[WHAT YOU SHOULD DO] Where the word "none" occurs in a line of the listing below, copy that line.

- - - - -

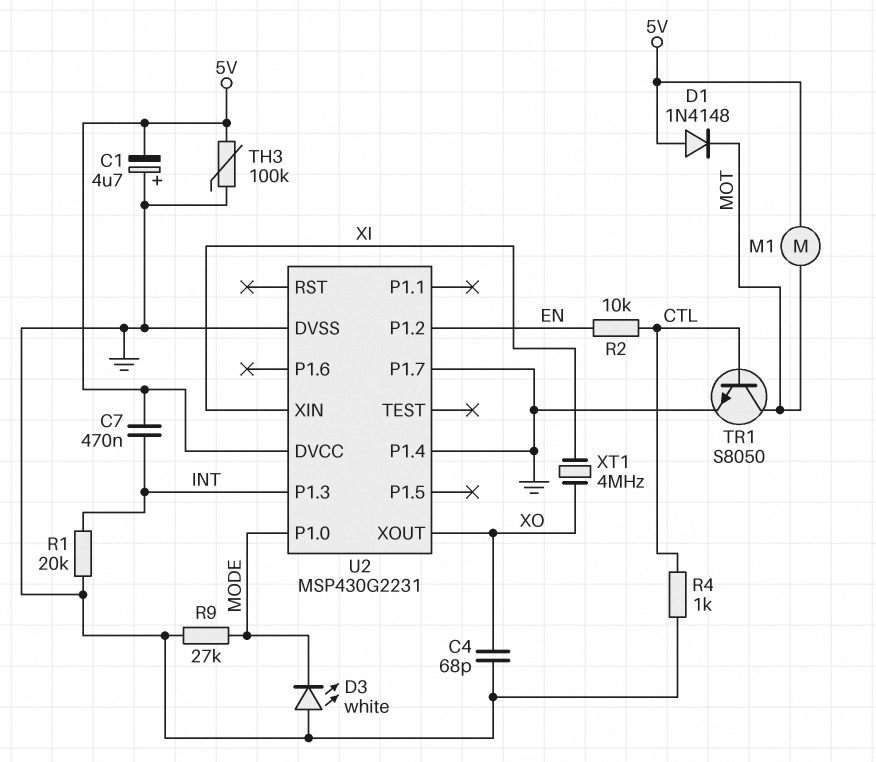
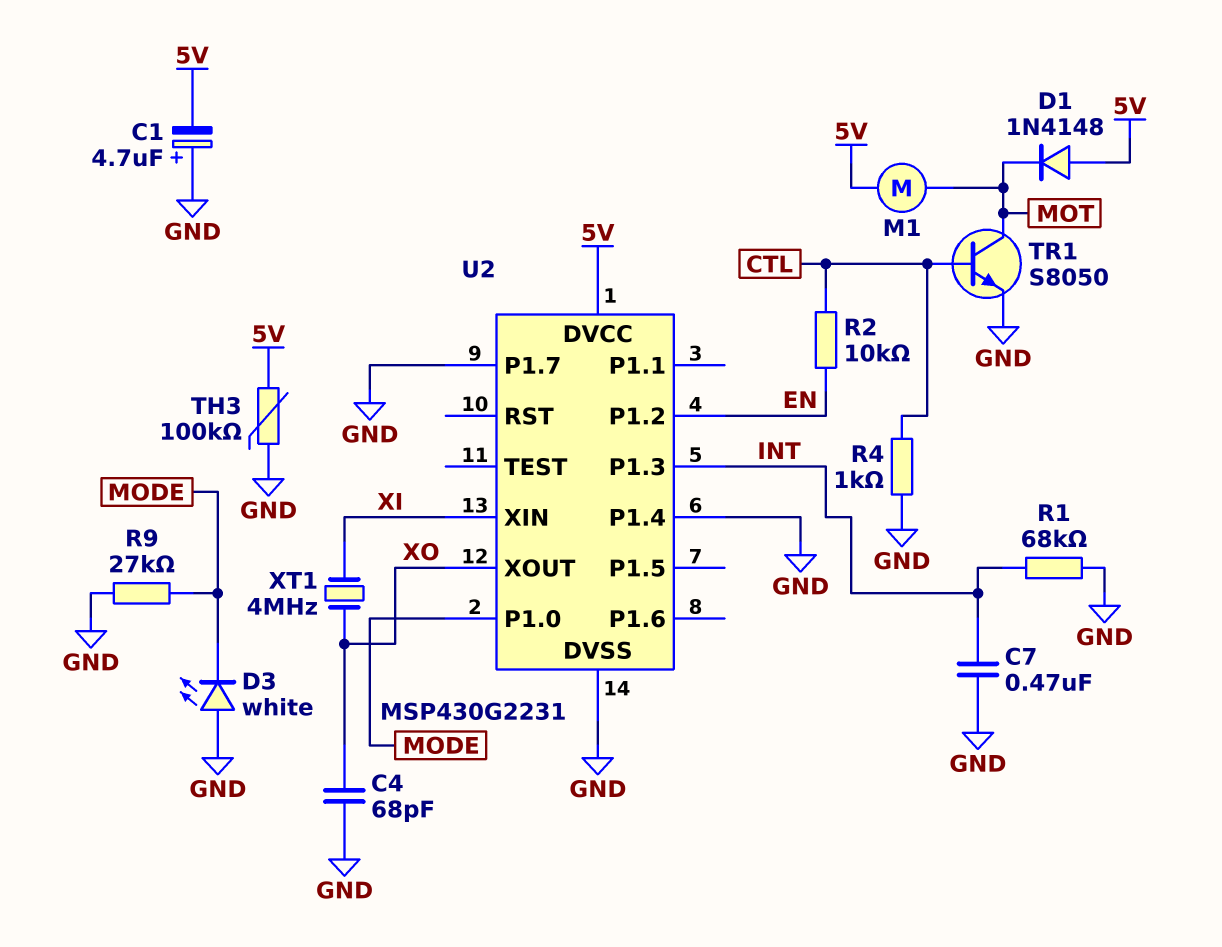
C7: 470nF (5V, INT) -> 470nF (GND, INT)
R1: 20k (GND, INT) -> 68k (GND, INT)

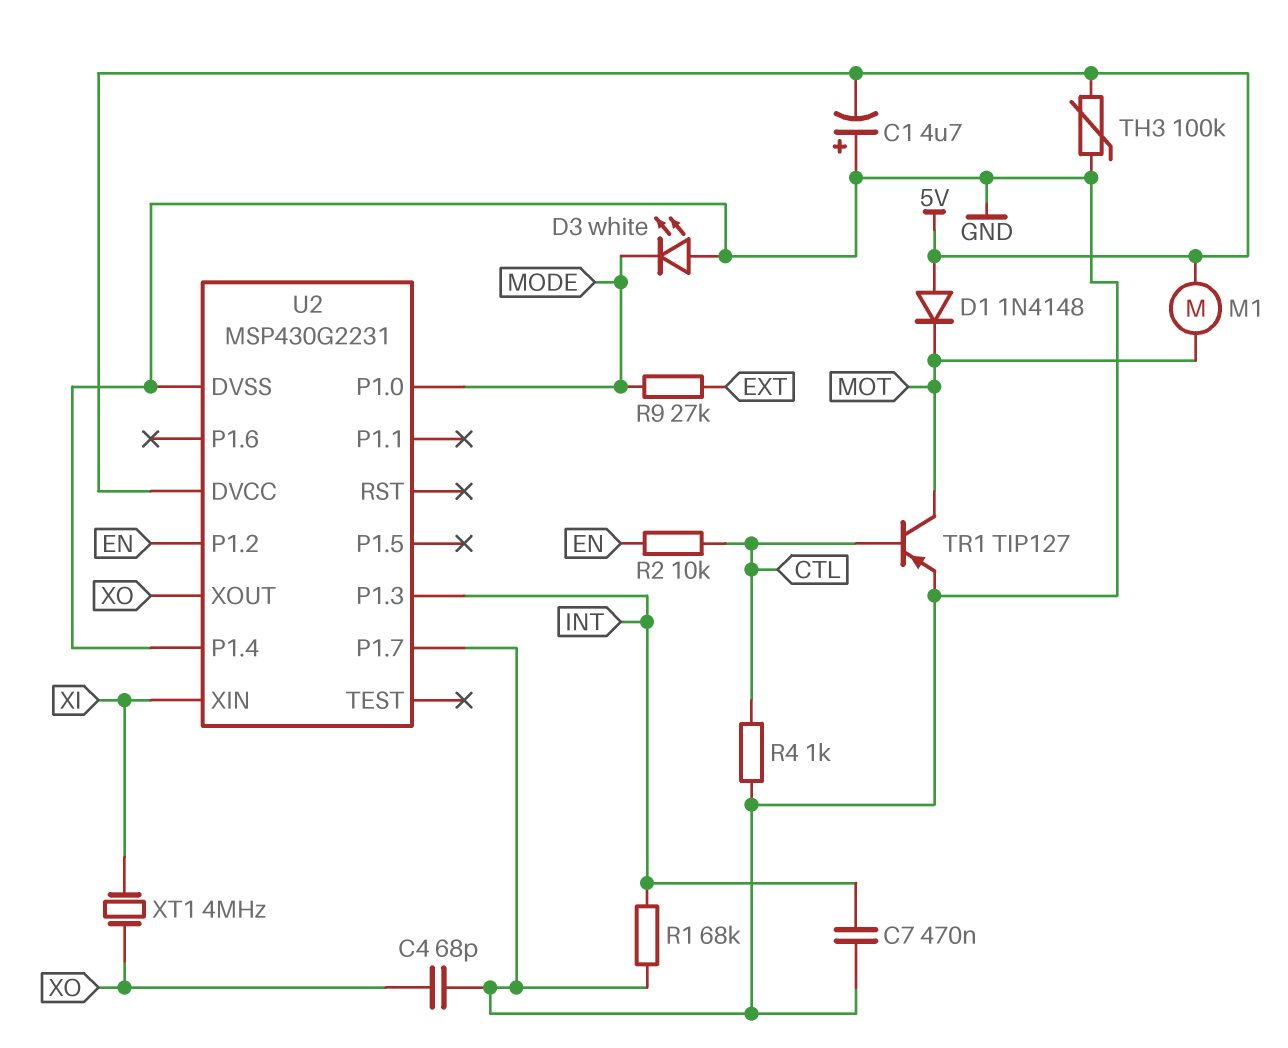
R9: 27k (GND, MODE) -> 27k (EXT, MODE)
TR1: NPN S8050 (B CTL, C MOT, E GND) -> PNP TIP127 (B CTL, C MOT, E GND)

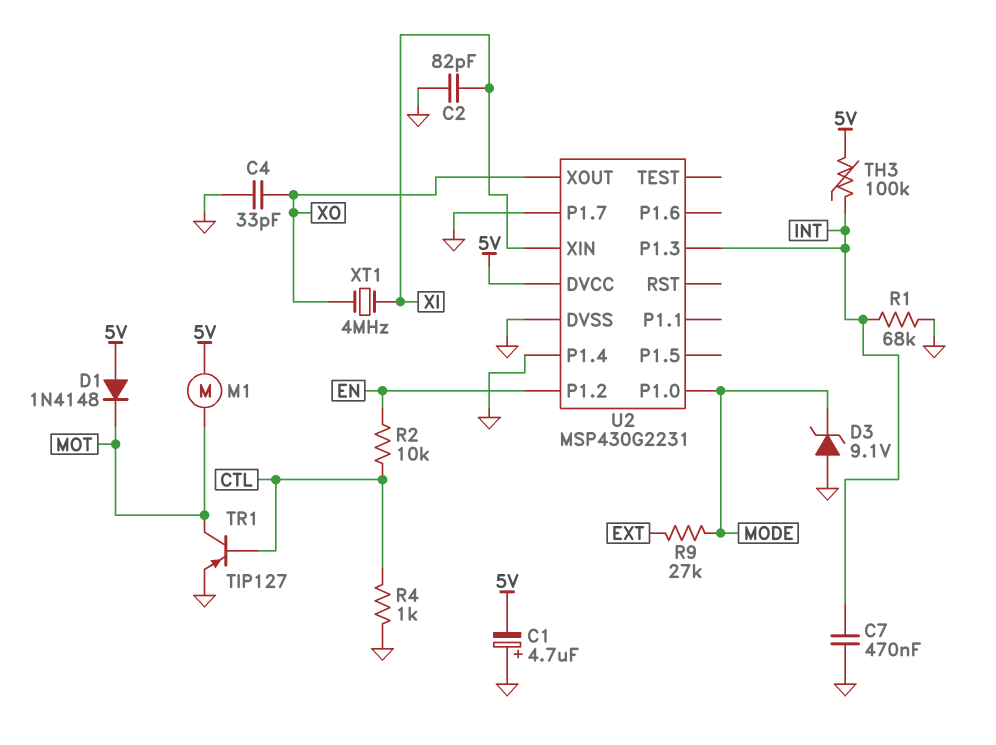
C2: none -> 82pF (GND, XI)
C4: 68pF (GND, XO) -> 33pF (GND, XO)
D3: LED white (A GND, K MODE) -> zener 9.1V (A GND, K MODE)
TH3: 100k (5V, GND) -> 100k (5V, INT)

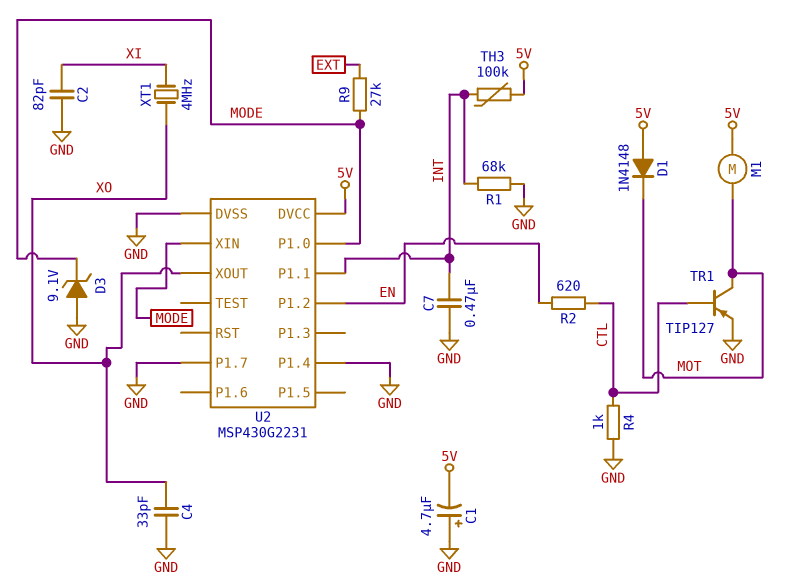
R2: 10k (CTL, EN) -> 620 (CTL, EN)
U2 pin P1.1: none -> INT
U2 pin P1.3: INT -> none
U2 pin XIN: XI -> MODE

- - - - -

[PROBLEM SOLUTION]
C2: none -> 82pF (GND, XI)
U2 pin P1.1: none -> INT
U2 pin P1.3: INT -> none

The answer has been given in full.